What you should do
Please print the full listing below exactly, but not the pictures in it.

Records shown
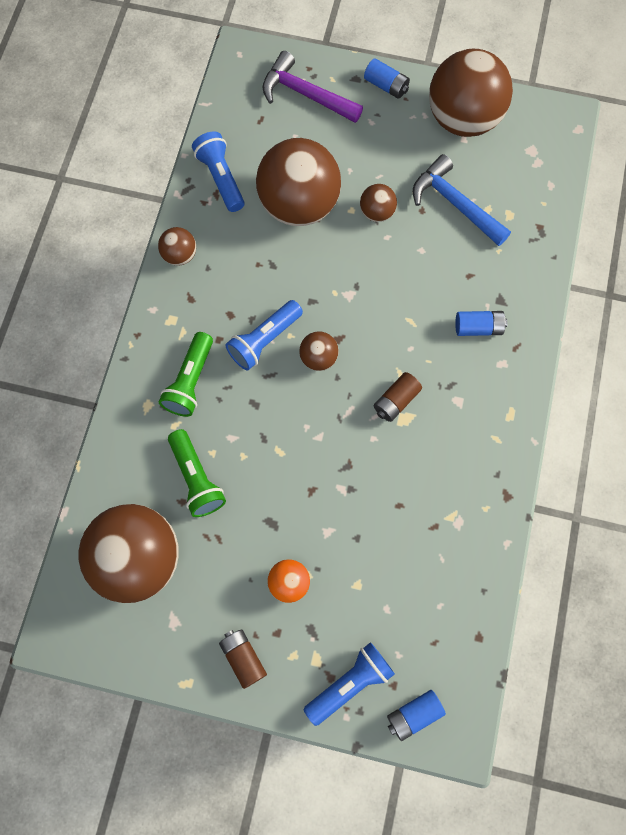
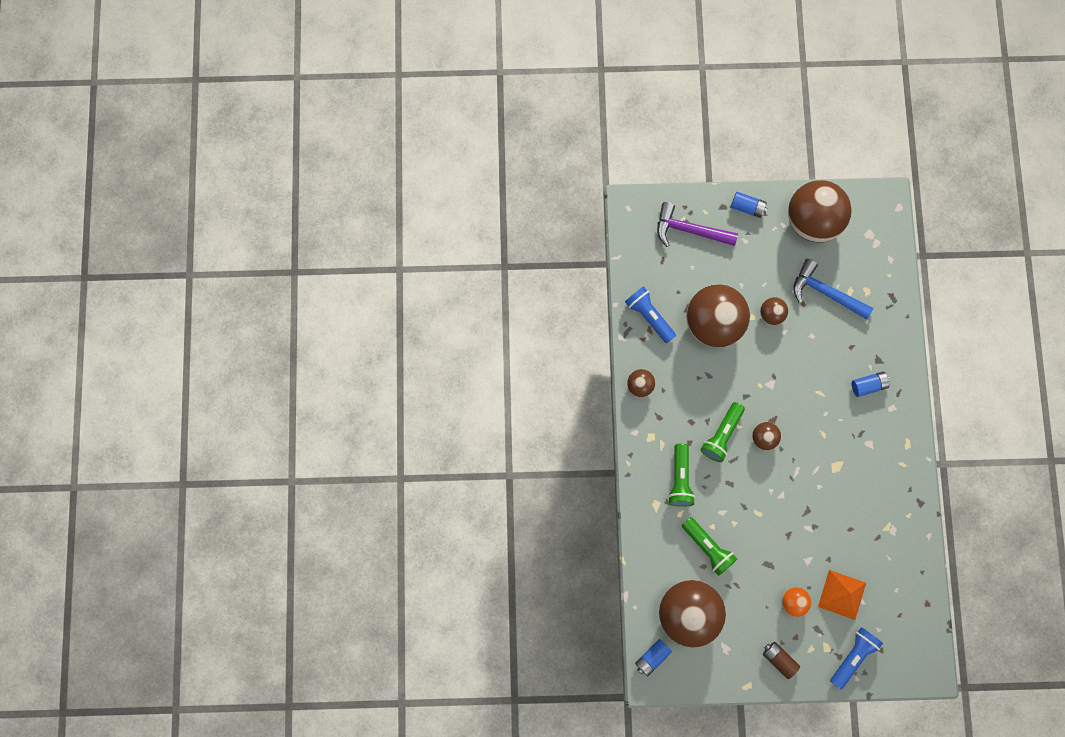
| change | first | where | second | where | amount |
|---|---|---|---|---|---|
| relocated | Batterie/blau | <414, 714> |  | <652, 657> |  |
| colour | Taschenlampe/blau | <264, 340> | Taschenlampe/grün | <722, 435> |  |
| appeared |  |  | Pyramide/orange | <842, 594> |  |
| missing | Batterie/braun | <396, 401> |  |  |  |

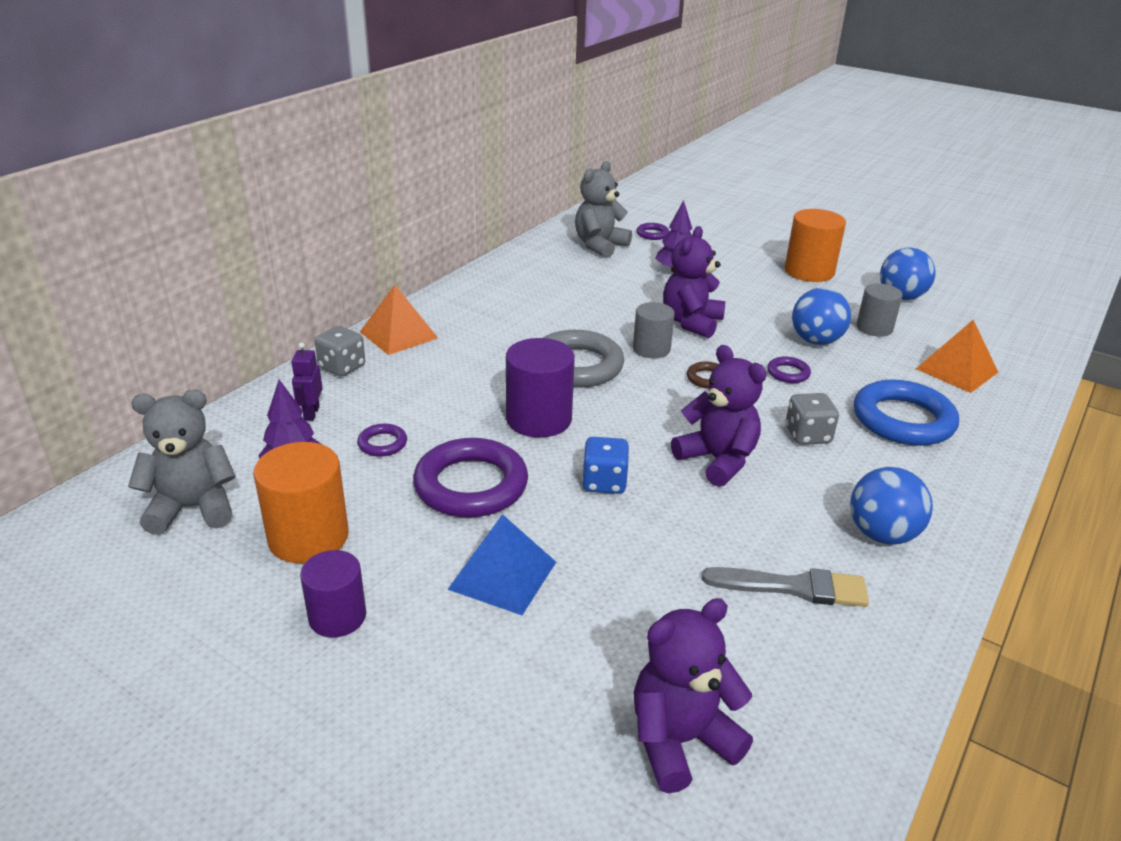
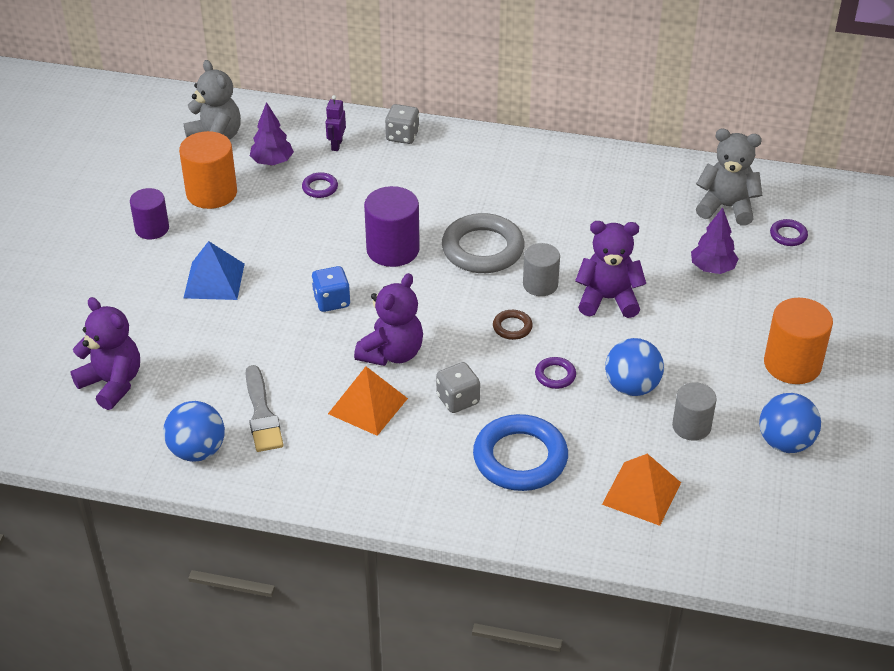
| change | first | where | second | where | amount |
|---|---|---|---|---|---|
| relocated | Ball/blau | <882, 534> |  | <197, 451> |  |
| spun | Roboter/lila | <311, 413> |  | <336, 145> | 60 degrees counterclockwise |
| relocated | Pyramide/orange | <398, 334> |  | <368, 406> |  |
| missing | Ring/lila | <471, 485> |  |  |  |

Response to this task
| change | first | where | second | where | amount |
|---|---|---|---|---|---|
| relocated | Batterie/blau | <414, 714> |  | <652, 657> |  |
| colour | Taschenlampe/blau | <264, 340> | Taschenlampe/grün | <722, 435> |  |
| appeared |  |  | Pyramide/orange | <842, 594> |  |
| missing | Batterie/braun | <396, 401> |  |  |  |

| change | first | where | second | where | amount |
|---|---|---|---|---|---|
| relocated | Ball/blau | <882, 534> |  | <197, 451> |  |
| spun | Roboter/lila | <311, 413> |  | <336, 145> | 60 degrees counterclockwise |
| relocated | Pyramide/orange | <398, 334> |  | <368, 406> |  |
| missing | Ring/lila | <471, 485> |  |  |  |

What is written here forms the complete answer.